◆ **Instructions for the task**
I would like every record reproduced exactly, with the pictures left out.

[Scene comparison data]
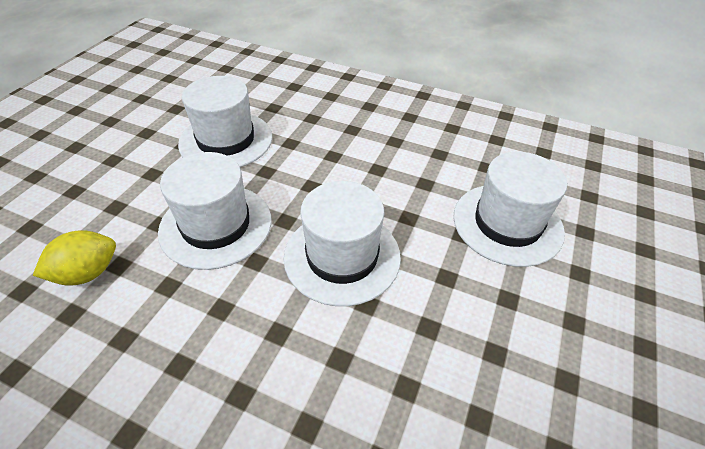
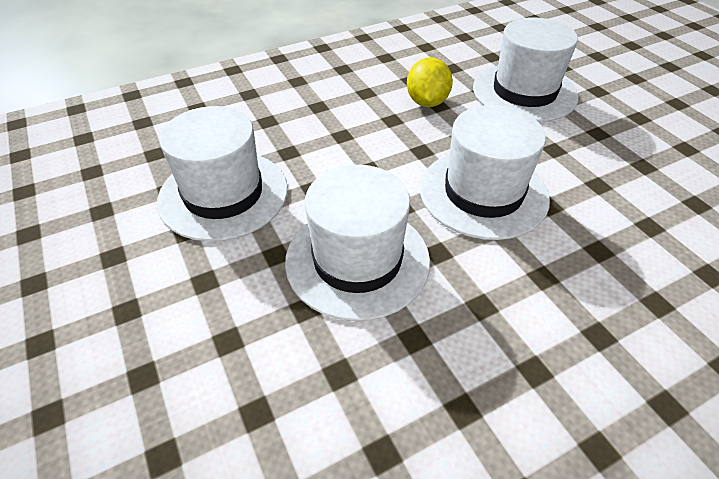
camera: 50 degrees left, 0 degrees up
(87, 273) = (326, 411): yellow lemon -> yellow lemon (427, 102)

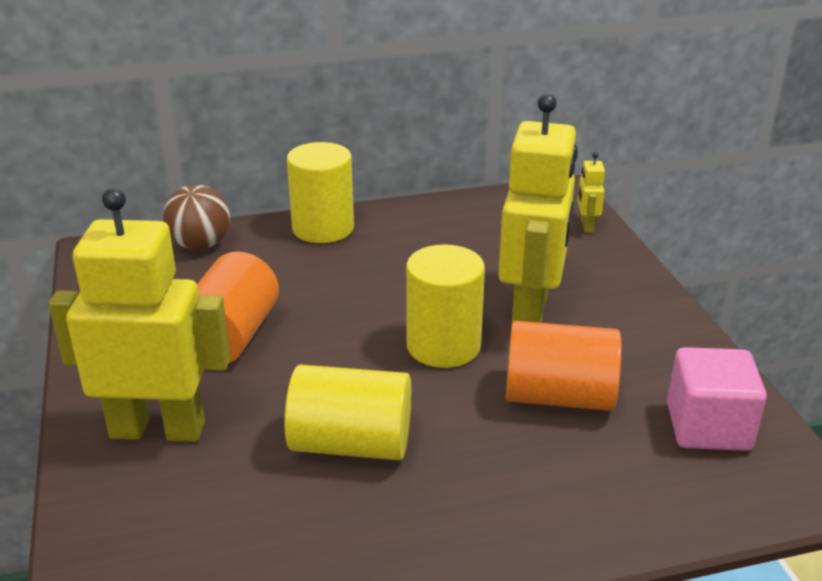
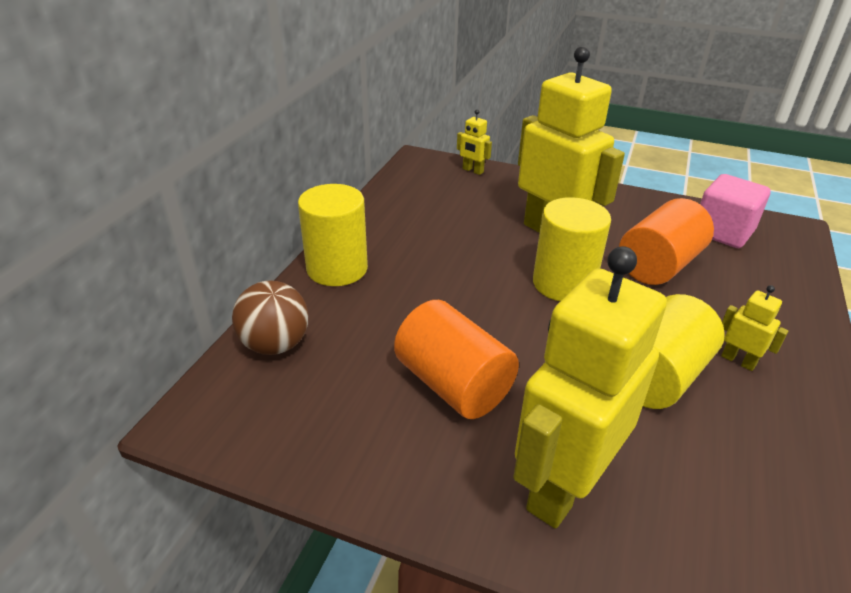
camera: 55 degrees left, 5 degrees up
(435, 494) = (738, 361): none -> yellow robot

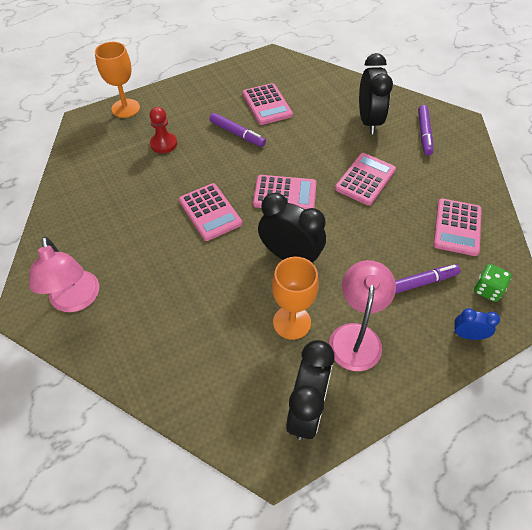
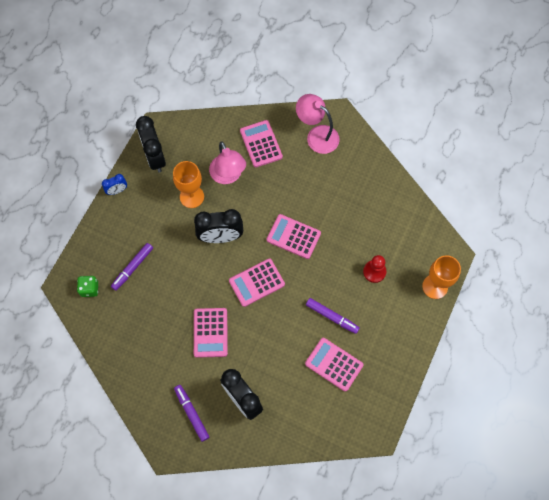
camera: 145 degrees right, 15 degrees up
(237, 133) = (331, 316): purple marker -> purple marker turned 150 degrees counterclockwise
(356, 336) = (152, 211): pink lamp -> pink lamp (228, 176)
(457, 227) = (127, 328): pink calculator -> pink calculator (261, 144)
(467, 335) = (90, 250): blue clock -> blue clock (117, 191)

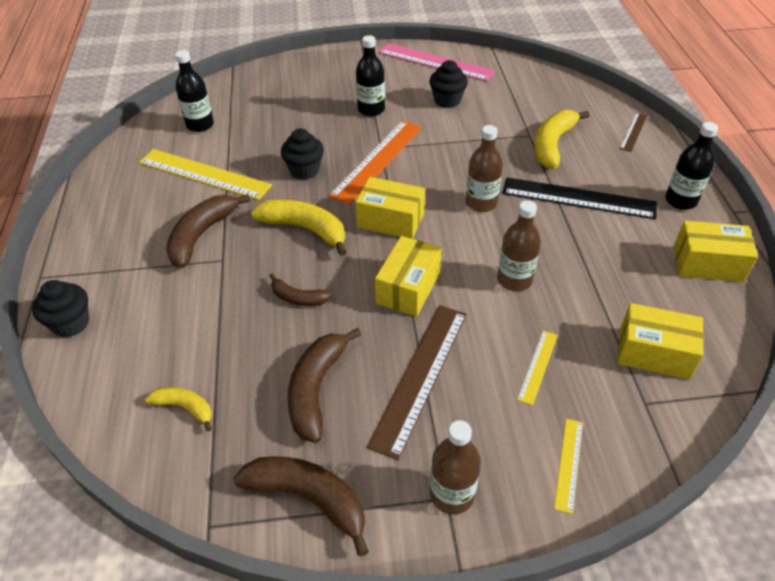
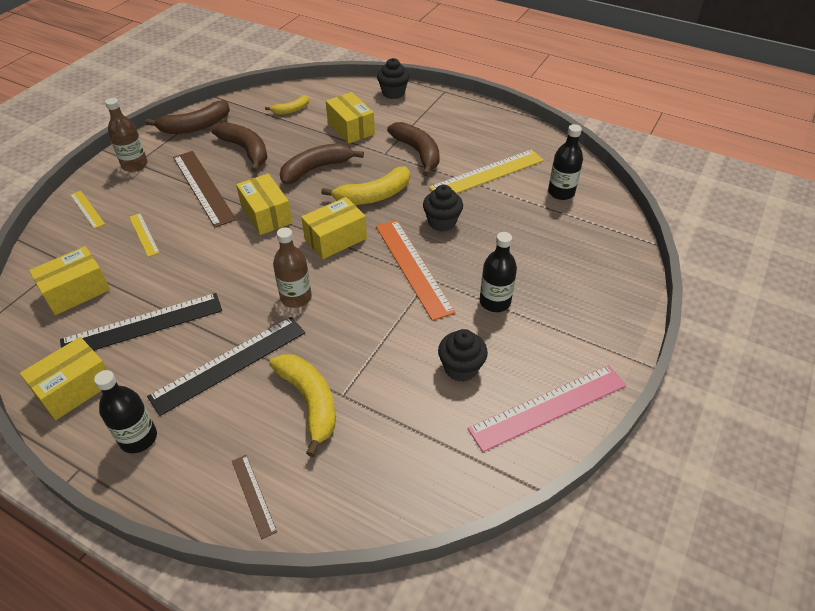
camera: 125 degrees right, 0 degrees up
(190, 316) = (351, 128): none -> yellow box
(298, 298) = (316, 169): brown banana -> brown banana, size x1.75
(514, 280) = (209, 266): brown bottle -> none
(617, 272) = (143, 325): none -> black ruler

◆ **Result below**
camera: 50 degrees left, 0 degrees up
(87, 273) = (326, 411): yellow lemon -> yellow lemon (427, 102)

camera: 55 degrees left, 5 degrees up
(435, 494) = (738, 361): none -> yellow robot

camera: 145 degrees right, 15 degrees up
(237, 133) = (331, 316): purple marker -> purple marker turned 150 degrees counterclockwise
(356, 336) = (152, 211): pink lamp -> pink lamp (228, 176)
(457, 227) = (127, 328): pink calculator -> pink calculator (261, 144)
(467, 335) = (90, 250): blue clock -> blue clock (117, 191)

camera: 125 degrees right, 0 degrees up
(190, 316) = (351, 128): none -> yellow box
(298, 298) = (316, 169): brown banana -> brown banana, size x1.75
(514, 280) = (209, 266): brown bottle -> none
(617, 272) = (143, 325): none -> black ruler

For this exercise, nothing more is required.